Work item:
Collect every line in the items below that contains the word "their", and copy each of those lines in full.

Stored data:

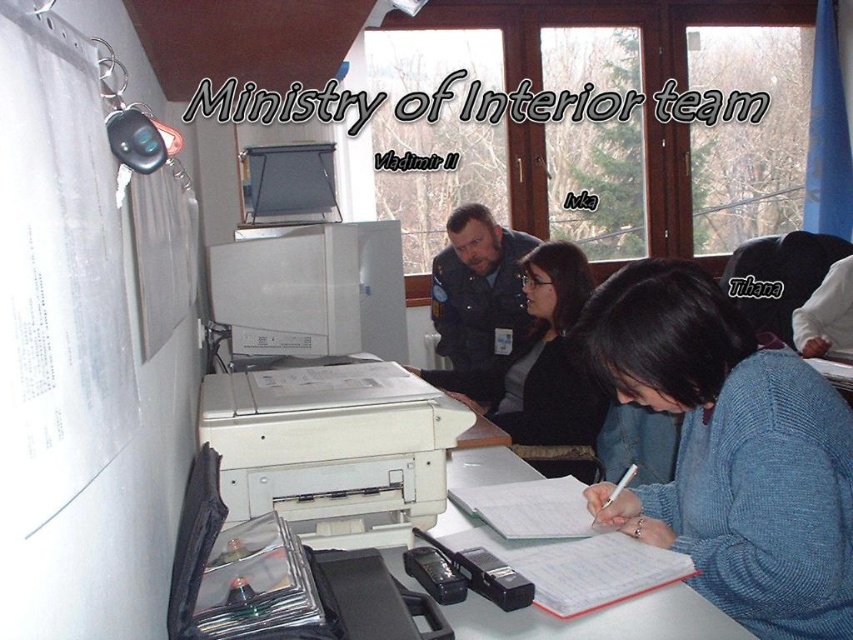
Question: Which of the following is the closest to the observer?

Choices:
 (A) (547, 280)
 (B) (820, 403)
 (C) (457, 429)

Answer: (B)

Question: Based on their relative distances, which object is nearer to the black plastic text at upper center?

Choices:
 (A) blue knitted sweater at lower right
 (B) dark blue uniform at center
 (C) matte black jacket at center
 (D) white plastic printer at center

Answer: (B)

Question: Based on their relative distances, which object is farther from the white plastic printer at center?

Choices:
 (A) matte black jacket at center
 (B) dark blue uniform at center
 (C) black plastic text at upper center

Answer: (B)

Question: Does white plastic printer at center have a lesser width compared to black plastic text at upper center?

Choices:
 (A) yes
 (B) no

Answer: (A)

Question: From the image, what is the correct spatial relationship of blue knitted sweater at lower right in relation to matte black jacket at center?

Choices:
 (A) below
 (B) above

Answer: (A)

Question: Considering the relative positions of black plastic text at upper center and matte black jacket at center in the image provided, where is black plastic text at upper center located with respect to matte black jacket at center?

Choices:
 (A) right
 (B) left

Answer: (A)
--
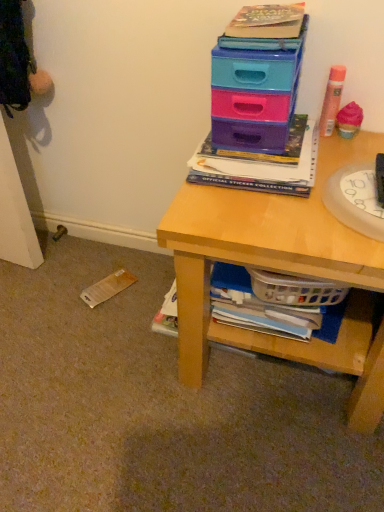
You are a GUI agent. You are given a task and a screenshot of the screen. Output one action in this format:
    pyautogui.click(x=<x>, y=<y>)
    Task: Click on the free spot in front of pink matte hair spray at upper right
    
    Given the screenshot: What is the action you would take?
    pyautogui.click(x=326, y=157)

Task output:
Question: Based on their relative distances, which object is nearer to the black plastic text at upper center?
Question: Based on their relative distances, which object is farther from the white plastic printer at center?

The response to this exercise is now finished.